• _Work instructions_: If a line below holds the word "green", count it; then say how many such lines there are and nothing else.

• _Available data_:
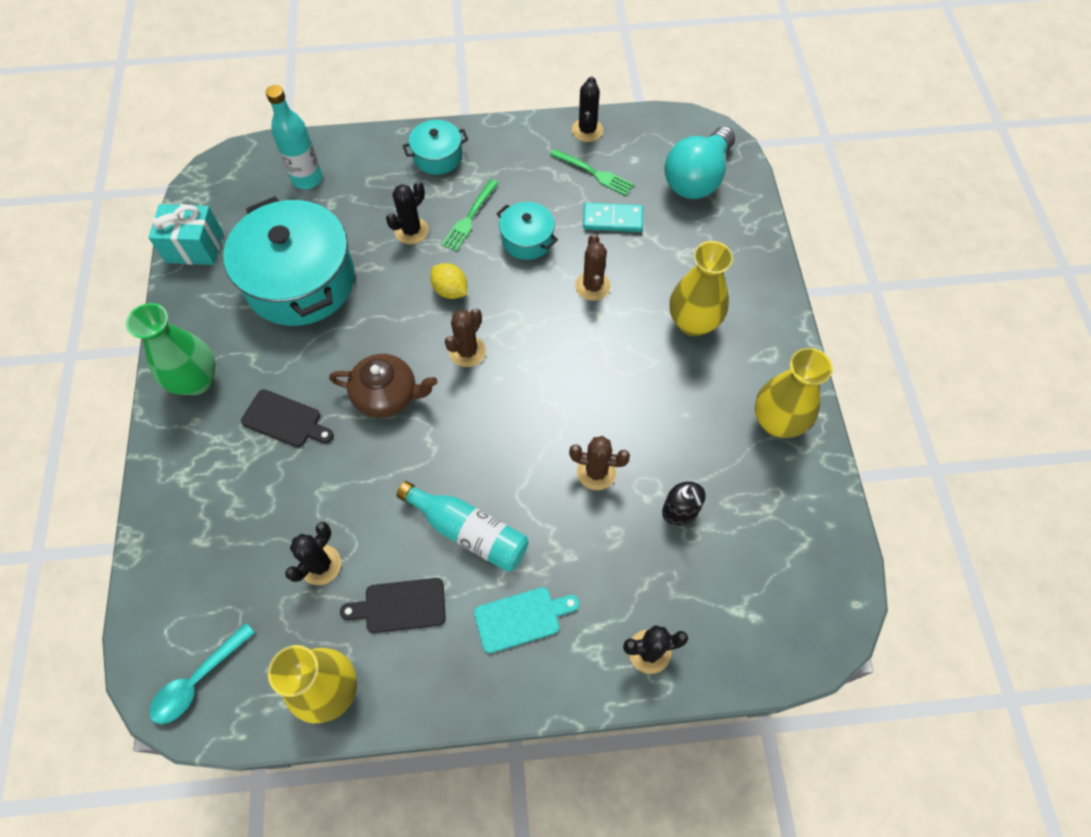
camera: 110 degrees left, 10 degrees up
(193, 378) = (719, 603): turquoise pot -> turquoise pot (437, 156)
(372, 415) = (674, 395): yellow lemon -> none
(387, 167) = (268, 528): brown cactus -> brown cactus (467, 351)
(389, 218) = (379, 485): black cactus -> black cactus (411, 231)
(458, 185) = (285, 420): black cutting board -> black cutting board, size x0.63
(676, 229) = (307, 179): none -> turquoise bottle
--
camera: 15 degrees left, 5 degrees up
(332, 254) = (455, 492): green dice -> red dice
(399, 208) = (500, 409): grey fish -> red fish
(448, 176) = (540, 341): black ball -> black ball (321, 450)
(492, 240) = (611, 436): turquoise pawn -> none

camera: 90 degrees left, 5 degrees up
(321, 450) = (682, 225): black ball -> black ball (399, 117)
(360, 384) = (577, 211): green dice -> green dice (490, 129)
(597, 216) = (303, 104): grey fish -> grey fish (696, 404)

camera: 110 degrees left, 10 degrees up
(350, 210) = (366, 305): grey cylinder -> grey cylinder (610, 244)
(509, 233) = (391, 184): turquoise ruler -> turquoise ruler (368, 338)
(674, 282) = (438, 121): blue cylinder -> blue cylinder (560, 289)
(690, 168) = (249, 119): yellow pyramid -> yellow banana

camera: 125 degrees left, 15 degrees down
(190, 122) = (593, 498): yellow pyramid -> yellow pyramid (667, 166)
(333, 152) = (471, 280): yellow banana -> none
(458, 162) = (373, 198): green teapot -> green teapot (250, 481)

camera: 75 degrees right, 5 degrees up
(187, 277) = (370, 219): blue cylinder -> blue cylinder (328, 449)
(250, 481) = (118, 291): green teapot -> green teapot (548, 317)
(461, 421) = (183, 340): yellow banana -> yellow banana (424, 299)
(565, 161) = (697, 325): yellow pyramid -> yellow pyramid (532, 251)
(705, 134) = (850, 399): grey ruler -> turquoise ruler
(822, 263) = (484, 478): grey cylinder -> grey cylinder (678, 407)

• _Answer_: 4